● DATA PROVIDED:
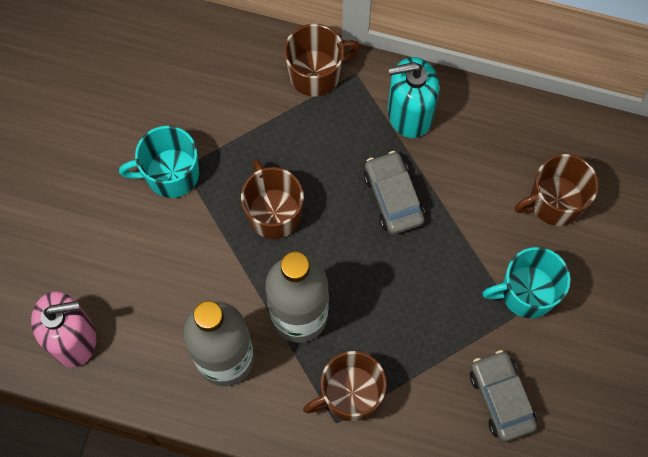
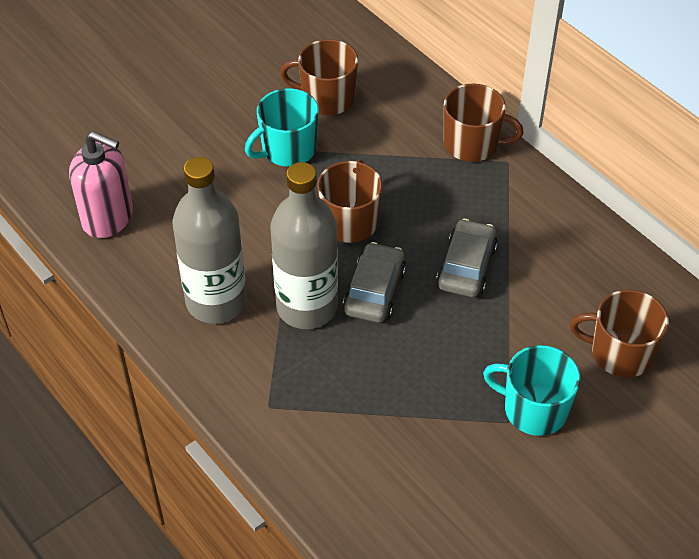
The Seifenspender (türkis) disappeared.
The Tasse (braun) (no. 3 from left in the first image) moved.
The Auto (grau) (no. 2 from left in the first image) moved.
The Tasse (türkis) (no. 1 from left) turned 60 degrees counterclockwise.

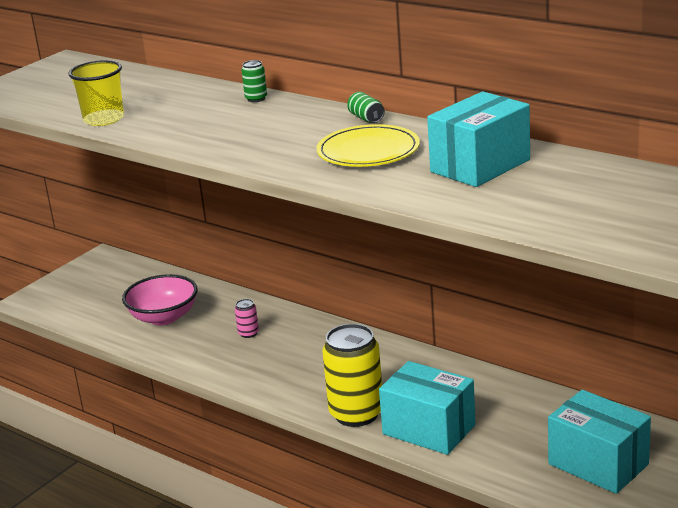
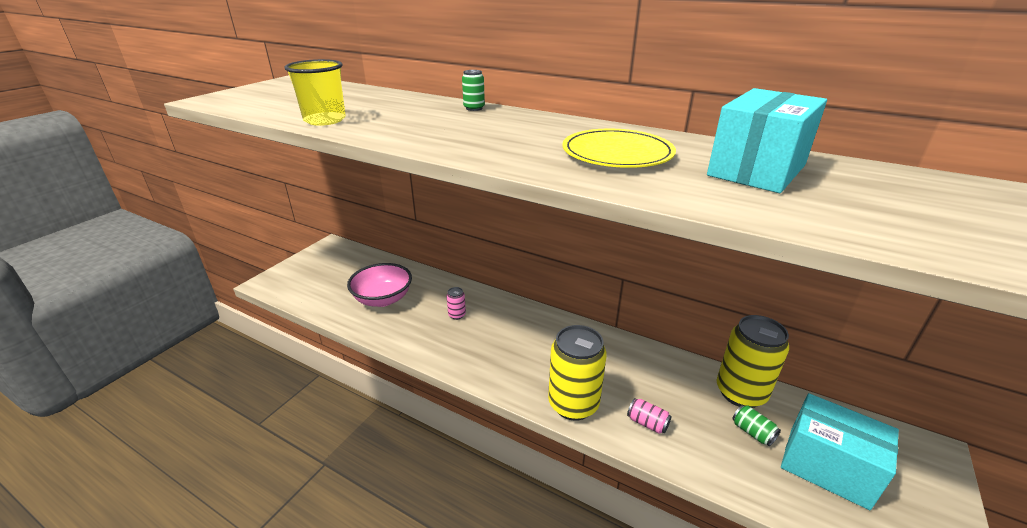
The Dose (gelb) (no. 2 from left) appeared.
The Dose (grün) (no. 2 from left) moved.
The Schachtel (türkis) (no. 1 from left) was replaced by the Dose (rosa) (no. 2 from left).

● EXERCISE AIM: Word for word, give the data above again, without any images.

● SOLUTION TO THIS EXERCISE:
The Seifenspender (türkis) disappeared.
The Tasse (braun) (no. 3 from left in the first image) moved.
The Auto (grau) (no. 2 from left in the first image) moved.
The Tasse (türkis) (no. 1 from left) turned 60 degrees counterclockwise.

The Dose (gelb) (no. 2 from left) appeared.
The Dose (grün) (no. 2 from left) moved.
The Schachtel (türkis) (no. 1 from left) was replaced by the Dose (rosa) (no. 2 from left).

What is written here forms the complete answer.